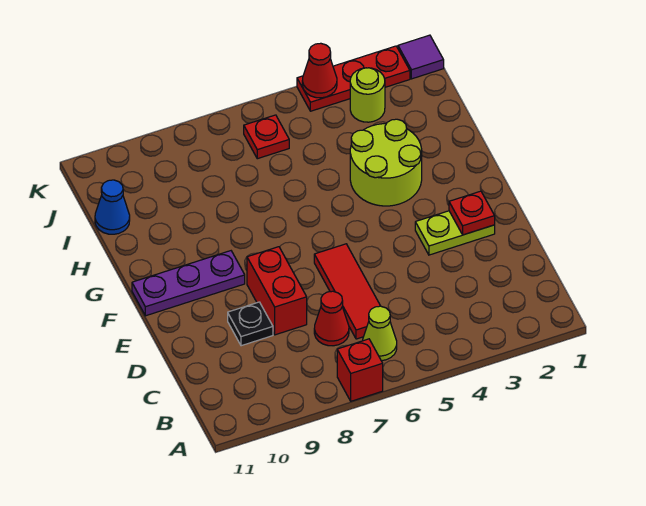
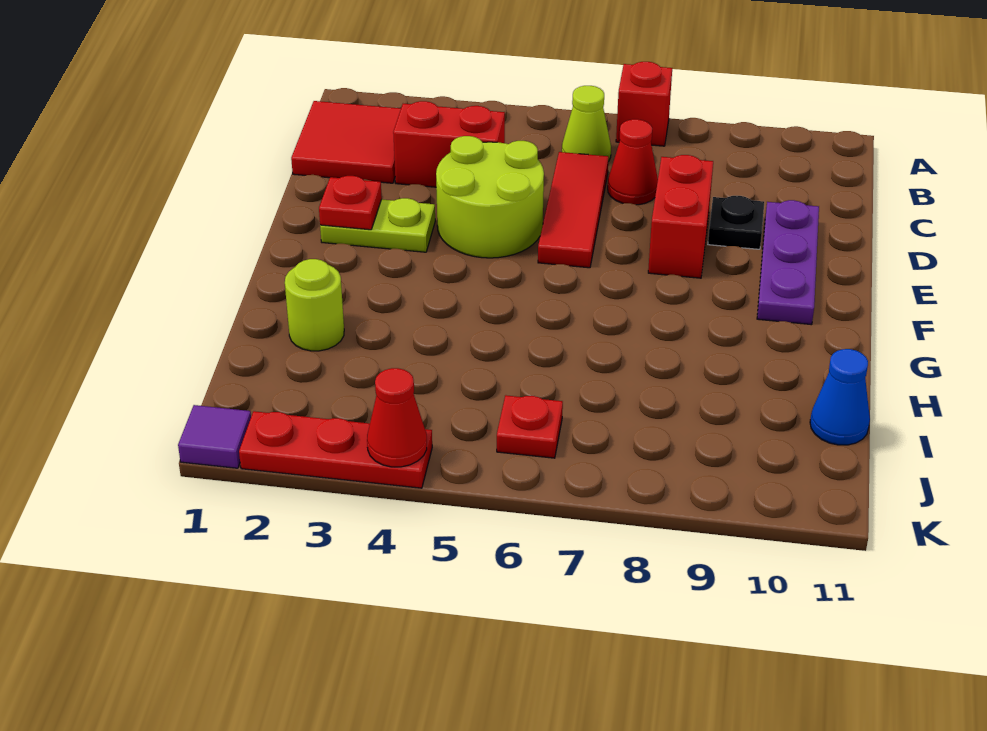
none -> red tile B1:C2 level 1
none -> red brick C3:C4 level 1
purple plate F9:F11 level 1 -> purple plate D10:F10 level 1
lime round brick G3:H4 level 1 -> lime round brick D4:E5 level 1
lime round brick J3 level 1 -> lime round brick H2 level 1

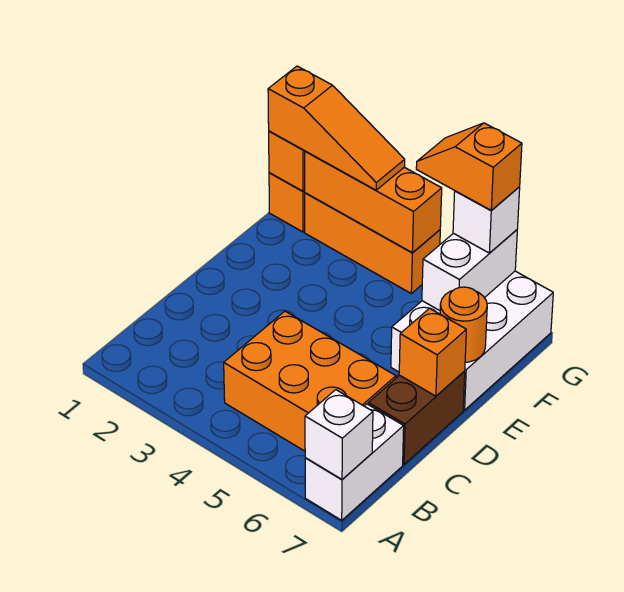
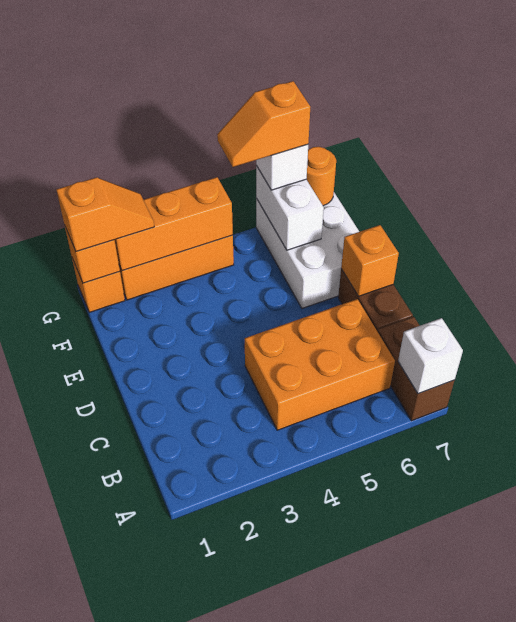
white brick A7:B7 level 1 -> brown brick A7:B7 level 1
orange round brick E7 level 2 -> orange round brick G7 level 2
orange slope G1:G3 level 3 top 1 -> orange slope G1:G2 level 3 top 1

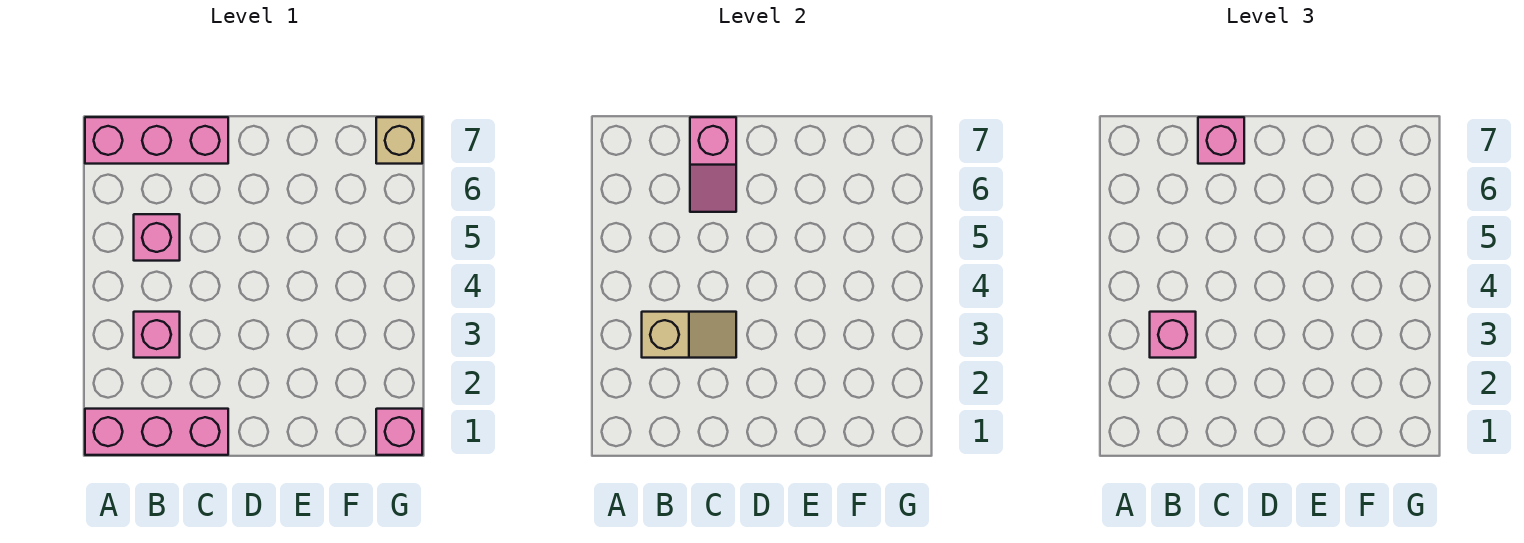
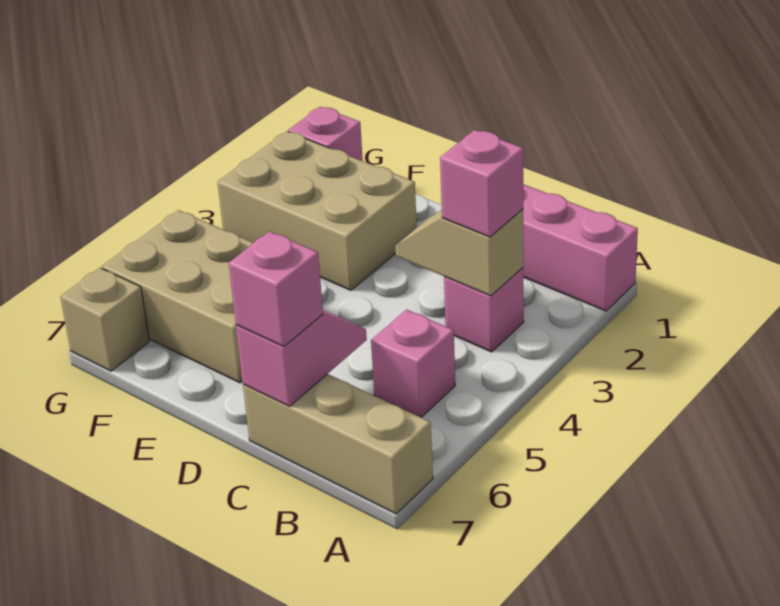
pink brick A7:C7 level 1 -> tan brick A7:C7 level 1
none -> tan brick E2:G3 level 1
none -> tan brick E5:G6 level 1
◇ ◇ ◇ ◇ ◇ ◇ ◇
In your copy of the listing, please omit the pictures and keep every word exact.

none -> red tile B1:C2 level 1
none -> red brick C3:C4 level 1
purple plate F9:F11 level 1 -> purple plate D10:F10 level 1
lime round brick G3:H4 level 1 -> lime round brick D4:E5 level 1
lime round brick J3 level 1 -> lime round brick H2 level 1

white brick A7:B7 level 1 -> brown brick A7:B7 level 1
orange round brick E7 level 2 -> orange round brick G7 level 2
orange slope G1:G3 level 3 top 1 -> orange slope G1:G2 level 3 top 1

pink brick A7:C7 level 1 -> tan brick A7:C7 level 1
none -> tan brick E2:G3 level 1
none -> tan brick E5:G6 level 1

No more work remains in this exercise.